◆ **WHAT THIS TASK INVOLVES**: Once you reach the line containing "J103 pin 1: GND -> +3V3" in the entries below, write out that line and each one after it down to the line containing "R5: 75k (EN0, SEL1) -> 75k (EN0, VA)", exactly and with nothing added.

◆ **PROVIDED RECORDS**:
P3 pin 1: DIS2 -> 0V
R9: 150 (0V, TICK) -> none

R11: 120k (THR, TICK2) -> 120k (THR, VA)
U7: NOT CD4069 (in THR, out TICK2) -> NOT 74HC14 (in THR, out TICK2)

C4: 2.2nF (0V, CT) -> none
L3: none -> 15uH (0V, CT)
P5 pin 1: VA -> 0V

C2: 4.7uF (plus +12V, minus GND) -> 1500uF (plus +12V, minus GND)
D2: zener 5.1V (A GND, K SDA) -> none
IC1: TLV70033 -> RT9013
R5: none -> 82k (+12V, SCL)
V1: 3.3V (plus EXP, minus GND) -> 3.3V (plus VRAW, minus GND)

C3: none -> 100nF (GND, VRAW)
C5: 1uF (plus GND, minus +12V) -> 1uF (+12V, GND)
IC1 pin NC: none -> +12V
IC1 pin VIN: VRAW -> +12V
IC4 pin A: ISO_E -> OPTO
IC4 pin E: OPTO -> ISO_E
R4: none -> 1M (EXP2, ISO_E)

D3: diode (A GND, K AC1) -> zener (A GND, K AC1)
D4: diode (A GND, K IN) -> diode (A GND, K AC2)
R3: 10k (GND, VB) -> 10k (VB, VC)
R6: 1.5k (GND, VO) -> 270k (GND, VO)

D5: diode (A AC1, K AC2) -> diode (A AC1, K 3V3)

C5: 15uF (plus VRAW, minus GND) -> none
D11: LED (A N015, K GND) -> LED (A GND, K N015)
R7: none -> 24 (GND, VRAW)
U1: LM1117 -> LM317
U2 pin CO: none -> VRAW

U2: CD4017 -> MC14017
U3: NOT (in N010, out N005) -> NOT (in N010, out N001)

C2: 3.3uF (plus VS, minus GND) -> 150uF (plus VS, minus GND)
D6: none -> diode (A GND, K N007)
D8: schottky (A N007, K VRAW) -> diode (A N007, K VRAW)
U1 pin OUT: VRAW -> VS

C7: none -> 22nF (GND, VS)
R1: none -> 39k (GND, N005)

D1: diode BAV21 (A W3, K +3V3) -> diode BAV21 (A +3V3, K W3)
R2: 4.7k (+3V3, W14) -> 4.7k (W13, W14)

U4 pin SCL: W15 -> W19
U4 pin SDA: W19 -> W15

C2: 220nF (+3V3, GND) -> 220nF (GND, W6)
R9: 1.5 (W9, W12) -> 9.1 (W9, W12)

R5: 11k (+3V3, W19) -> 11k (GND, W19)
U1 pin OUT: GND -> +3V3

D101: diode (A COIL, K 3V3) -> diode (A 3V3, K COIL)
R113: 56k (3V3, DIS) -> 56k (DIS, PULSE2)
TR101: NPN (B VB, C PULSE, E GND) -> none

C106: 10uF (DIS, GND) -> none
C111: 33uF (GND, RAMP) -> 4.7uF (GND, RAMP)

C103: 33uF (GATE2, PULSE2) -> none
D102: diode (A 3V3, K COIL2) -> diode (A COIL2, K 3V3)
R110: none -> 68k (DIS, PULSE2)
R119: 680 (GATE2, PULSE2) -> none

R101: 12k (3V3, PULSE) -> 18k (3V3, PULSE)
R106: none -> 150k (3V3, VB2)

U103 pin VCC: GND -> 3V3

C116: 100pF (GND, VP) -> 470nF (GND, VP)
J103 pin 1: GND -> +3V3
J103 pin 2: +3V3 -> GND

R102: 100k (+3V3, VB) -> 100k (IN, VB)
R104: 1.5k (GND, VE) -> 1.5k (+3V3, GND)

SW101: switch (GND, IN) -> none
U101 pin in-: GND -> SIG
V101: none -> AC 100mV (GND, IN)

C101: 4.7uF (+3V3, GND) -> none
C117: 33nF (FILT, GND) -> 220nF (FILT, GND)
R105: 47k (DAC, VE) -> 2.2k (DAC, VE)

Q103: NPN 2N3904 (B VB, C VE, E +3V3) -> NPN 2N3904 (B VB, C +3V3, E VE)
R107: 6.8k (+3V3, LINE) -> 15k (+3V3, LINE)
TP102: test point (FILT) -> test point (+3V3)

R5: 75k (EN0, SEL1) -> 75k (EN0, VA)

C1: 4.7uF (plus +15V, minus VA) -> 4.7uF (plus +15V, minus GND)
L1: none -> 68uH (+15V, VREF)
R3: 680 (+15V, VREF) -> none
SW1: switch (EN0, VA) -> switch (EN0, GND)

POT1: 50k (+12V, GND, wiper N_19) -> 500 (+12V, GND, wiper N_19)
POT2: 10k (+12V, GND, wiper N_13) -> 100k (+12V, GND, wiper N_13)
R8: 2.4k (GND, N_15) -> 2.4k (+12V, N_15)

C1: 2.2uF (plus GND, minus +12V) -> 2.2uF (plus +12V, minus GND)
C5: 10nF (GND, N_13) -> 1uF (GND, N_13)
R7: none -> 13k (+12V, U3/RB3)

◆ **RESPONSE BOX**:
J103 pin 1: GND -> +3V3
J103 pin 2: +3V3 -> GND

R102: 100k (+3V3, VB) -> 100k (IN, VB)
R104: 1.5k (GND, VE) -> 1.5k (+3V3, GND)

SW101: switch (GND, IN) -> none
U101 pin in-: GND -> SIG
V101: none -> AC 100mV (GND, IN)

C101: 4.7uF (+3V3, GND) -> none
C117: 33nF (FILT, GND) -> 220nF (FILT, GND)
R105: 47k (DAC, VE) -> 2.2k (DAC, VE)

Q103: NPN 2N3904 (B VB, C VE, E +3V3) -> NPN 2N3904 (B VB, C +3V3, E VE)
R107: 6.8k (+3V3, LINE) -> 15k (+3V3, LINE)
TP102: test point (FILT) -> test point (+3V3)

R5: 75k (EN0, SEL1) -> 75k (EN0, VA)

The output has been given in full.